- [WHAT TO WORK ON]
State how many lines in the entries below contain the string "kern", and reply with that number only.

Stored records
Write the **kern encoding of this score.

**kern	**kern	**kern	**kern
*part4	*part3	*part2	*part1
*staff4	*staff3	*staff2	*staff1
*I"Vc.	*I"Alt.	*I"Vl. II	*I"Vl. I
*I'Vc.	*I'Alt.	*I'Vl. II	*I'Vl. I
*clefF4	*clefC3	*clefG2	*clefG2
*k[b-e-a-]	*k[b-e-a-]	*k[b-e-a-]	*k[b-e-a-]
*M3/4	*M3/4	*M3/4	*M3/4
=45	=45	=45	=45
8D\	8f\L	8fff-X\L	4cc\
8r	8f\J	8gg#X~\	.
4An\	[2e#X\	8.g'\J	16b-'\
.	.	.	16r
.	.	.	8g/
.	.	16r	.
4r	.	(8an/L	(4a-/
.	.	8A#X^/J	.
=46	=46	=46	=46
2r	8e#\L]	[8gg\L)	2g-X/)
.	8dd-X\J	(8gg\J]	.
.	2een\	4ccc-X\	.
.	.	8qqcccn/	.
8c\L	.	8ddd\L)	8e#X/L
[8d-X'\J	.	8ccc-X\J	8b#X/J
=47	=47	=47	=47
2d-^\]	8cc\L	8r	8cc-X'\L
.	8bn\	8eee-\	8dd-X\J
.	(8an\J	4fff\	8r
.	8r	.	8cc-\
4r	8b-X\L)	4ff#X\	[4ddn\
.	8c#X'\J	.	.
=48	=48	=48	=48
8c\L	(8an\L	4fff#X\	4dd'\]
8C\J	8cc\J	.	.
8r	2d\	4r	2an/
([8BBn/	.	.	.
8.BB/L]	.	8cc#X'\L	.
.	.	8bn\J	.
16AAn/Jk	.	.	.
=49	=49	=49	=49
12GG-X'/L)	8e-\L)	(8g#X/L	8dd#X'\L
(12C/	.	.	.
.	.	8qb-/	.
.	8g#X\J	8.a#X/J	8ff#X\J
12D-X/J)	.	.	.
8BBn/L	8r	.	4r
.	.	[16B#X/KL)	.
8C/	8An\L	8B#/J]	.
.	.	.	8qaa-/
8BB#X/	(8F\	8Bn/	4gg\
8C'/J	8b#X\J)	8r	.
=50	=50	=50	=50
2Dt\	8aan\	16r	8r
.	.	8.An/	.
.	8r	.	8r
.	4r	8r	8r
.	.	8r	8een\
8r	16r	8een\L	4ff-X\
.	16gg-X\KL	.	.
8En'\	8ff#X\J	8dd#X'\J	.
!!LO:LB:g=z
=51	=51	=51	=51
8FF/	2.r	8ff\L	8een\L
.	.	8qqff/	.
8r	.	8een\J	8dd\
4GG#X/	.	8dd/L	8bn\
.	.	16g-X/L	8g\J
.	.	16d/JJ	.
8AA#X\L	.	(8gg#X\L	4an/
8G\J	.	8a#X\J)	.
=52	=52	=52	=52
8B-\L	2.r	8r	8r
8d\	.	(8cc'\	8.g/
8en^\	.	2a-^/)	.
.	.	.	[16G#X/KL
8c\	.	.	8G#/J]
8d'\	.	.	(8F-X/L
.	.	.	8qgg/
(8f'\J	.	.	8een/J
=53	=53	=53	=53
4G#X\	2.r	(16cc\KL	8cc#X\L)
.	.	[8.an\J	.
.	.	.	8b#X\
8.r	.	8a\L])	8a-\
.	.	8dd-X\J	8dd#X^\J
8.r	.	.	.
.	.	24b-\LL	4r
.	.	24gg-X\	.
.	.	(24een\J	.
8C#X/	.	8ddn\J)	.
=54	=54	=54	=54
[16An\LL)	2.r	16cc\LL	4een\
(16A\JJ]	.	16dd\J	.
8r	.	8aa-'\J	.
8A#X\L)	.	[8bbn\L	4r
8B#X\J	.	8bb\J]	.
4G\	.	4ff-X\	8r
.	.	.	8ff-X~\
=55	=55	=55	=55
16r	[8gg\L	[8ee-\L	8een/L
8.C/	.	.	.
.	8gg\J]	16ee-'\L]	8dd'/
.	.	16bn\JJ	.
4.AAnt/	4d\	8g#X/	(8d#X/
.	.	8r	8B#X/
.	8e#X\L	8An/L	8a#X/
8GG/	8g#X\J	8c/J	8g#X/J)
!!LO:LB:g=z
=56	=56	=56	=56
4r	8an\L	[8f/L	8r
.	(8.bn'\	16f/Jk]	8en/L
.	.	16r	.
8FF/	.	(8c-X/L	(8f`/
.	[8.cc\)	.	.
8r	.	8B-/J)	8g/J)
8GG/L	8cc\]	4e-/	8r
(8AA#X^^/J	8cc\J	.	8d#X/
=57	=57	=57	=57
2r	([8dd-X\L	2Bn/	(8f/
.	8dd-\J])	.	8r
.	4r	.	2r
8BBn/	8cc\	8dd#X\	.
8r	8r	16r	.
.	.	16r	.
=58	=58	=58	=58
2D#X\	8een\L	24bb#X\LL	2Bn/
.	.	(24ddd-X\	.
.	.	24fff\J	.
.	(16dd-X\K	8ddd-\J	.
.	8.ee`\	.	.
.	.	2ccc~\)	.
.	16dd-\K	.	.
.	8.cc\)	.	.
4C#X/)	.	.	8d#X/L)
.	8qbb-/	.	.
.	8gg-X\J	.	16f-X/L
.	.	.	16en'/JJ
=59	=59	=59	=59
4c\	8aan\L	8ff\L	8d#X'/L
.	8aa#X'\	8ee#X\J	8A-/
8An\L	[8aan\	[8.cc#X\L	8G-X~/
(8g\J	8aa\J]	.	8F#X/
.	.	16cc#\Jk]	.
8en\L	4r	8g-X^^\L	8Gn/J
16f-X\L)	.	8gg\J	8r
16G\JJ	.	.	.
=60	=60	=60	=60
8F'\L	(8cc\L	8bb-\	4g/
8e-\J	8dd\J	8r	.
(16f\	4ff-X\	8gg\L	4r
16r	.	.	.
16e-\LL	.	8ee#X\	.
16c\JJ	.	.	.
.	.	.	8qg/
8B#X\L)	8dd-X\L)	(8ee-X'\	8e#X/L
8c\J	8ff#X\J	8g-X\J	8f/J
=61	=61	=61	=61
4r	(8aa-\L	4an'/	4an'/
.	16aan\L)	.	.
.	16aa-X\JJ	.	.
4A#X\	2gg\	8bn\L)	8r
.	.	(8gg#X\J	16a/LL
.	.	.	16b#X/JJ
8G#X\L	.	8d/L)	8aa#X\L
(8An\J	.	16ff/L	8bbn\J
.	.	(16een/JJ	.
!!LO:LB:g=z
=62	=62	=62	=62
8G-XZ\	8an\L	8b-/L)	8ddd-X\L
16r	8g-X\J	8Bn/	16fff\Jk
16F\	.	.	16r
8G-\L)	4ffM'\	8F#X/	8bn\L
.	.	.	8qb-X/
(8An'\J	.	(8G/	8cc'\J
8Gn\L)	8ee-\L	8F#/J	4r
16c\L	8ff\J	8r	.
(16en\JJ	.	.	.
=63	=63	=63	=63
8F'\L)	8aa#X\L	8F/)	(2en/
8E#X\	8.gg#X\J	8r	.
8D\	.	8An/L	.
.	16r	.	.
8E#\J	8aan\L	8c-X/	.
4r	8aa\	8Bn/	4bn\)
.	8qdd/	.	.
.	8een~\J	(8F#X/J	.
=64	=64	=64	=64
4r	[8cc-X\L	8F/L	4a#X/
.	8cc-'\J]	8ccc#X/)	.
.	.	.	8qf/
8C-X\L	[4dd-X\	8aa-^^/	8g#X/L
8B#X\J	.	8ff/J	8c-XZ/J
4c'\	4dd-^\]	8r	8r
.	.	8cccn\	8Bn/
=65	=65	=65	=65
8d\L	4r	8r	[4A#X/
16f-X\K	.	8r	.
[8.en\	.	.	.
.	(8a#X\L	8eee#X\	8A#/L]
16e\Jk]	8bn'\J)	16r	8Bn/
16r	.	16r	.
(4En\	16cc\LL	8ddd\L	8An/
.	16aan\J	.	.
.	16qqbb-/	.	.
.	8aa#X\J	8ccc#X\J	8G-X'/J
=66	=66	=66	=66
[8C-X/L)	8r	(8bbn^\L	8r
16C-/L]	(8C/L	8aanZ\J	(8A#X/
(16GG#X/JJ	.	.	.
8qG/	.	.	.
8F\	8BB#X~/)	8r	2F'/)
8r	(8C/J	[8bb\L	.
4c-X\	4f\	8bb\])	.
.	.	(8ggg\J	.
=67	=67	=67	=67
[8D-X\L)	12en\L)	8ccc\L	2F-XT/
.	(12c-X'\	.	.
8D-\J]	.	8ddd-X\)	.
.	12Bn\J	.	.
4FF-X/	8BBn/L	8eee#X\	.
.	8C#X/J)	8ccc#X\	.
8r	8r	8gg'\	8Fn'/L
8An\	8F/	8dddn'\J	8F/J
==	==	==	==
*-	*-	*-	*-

- [REPLY TO THE TASK]
2